— Begin MATERIAL TO PROCESS —

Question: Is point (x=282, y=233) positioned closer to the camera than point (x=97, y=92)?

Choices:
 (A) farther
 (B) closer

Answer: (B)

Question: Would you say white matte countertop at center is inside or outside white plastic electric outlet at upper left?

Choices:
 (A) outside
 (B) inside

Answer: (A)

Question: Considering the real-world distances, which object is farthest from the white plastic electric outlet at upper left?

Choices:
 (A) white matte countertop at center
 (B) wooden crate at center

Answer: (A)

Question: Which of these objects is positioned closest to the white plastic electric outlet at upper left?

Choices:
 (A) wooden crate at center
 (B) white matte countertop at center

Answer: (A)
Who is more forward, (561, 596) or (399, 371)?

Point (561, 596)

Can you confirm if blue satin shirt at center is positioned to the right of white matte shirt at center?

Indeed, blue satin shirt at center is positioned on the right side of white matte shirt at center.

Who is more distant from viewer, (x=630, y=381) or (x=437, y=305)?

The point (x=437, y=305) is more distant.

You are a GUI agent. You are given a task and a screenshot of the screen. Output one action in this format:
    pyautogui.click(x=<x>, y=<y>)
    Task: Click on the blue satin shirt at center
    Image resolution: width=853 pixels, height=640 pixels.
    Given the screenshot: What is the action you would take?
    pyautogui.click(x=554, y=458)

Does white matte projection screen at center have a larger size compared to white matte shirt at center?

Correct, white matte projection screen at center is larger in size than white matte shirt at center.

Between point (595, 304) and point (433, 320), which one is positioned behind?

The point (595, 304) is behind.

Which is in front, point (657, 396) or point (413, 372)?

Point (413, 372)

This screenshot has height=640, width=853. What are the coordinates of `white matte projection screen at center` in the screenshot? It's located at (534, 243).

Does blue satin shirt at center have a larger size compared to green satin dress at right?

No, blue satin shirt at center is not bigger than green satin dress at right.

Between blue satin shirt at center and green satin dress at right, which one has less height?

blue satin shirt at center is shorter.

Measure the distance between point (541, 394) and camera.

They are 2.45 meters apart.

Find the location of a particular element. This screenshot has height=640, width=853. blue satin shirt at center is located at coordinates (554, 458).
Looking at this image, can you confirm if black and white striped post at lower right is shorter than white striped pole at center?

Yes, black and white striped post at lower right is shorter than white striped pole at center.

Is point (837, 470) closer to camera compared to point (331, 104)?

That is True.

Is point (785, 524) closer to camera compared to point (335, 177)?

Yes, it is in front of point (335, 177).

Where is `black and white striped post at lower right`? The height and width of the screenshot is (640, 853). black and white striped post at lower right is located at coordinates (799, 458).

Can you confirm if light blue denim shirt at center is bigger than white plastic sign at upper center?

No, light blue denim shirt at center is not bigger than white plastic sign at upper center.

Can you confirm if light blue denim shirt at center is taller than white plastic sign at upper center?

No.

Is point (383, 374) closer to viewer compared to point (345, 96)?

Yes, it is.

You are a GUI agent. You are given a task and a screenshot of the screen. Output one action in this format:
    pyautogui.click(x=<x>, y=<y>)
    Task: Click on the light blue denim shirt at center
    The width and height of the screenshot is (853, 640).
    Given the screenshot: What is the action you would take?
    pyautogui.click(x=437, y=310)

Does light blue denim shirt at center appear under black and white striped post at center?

— End MATERIAL TO PROCESS —

Rewrite all of the records above as a numbered list, one line per item, and leave out the blank lines.

**WRITTEN SOLUTION:**
1. Question: Is point (x=282, y=233) positioned closer to the camera than point (x=97, y=92)?
2. Choices:
3.  (A) farther
4.  (B) closer
5. Answer: (B)
6. Question: Would you say white matte countertop at center is inside or outside white plastic electric outlet at upper left?
7. Choices:
8.  (A) outside
9.  (B) inside
10. Answer: (A)
11. Question: Considering the real-world distances, which object is farthest from the white plastic electric outlet at upper left?
12. Choices:
13.  (A) white matte countertop at center
14.  (B) wooden crate at center
15. Answer: (A)
16. Question: Which of these objects is positioned closest to the white plastic electric outlet at upper left?
17. Choices:
18.  (A) wooden crate at center
19.  (B) white matte countertop at center
20. Answer: (A)
21. Who is more forward, (561, 596) or (399, 371)?
22. Point (561, 596)
23. Can you confirm if blue satin shirt at center is positioned to the right of white matte shirt at center?
24. Indeed, blue satin shirt at center is positioned on the right side of white matte shirt at center.
25. Who is more distant from viewer, (x=630, y=381) or (x=437, y=305)?
26. The point (x=437, y=305) is more distant.
27. You are a GUI agent. You are given a task and a screenshot of the screen. Output one action in this format:
28.     pyautogui.click(x=<x>, y=<y>)
29.     Task: Click on the blue satin shirt at center
30.     Image resolution: width=853 pixels, height=640 pixels.
31.     Given the screenshot: What is the action you would take?
32.     pyautogui.click(x=554, y=458)
33. Does white matte projection screen at center have a larger size compared to white matte shirt at center?
34. Correct, white matte projection screen at center is larger in size than white matte shirt at center.
35. Between point (595, 304) and point (433, 320), which one is positioned behind?
36. The point (595, 304) is behind.
37. Which is in front, point (657, 396) or point (413, 372)?
38. Point (413, 372)
39. This screenshot has height=640, width=853. What are the coordinates of `white matte projection screen at center` in the screenshot? It's located at (534, 243).
40. Does blue satin shirt at center have a larger size compared to green satin dress at right?
41. No, blue satin shirt at center is not bigger than green satin dress at right.
42. Between blue satin shirt at center and green satin dress at right, which one has less height?
43. blue satin shirt at center is shorter.
44. Measure the distance between point (541, 394) and camera.
45. They are 2.45 meters apart.
46. Find the location of a particular element. This screenshot has height=640, width=853. blue satin shirt at center is located at coordinates (554, 458).
47. Looking at this image, can you confirm if black and white striped post at lower right is shorter than white striped pole at center?
48. Yes, black and white striped post at lower right is shorter than white striped pole at center.
49. Is point (837, 470) closer to camera compared to point (331, 104)?
50. That is True.
51. Is point (785, 524) closer to camera compared to point (335, 177)?
52. Yes, it is in front of point (335, 177).
53. Where is `black and white striped post at lower right`? The height and width of the screenshot is (640, 853). black and white striped post at lower right is located at coordinates (799, 458).
54. Can you confirm if light blue denim shirt at center is bigger than white plastic sign at upper center?
55. No, light blue denim shirt at center is not bigger than white plastic sign at upper center.
56. Can you confirm if light blue denim shirt at center is taller than white plastic sign at upper center?
57. No.
58. Is point (383, 374) closer to viewer compared to point (345, 96)?
59. Yes, it is.
60. You are a GUI agent. You are given a task and a screenshot of the screen. Output one action in this format:
61.     pyautogui.click(x=<x>, y=<y>)
62.     Task: Click on the light blue denim shirt at center
63.     The width and height of the screenshot is (853, 640).
64.     Given the screenshot: What is the action you would take?
65.     pyautogui.click(x=437, y=310)
66. Does light blue denim shirt at center appear under black and white striped post at center?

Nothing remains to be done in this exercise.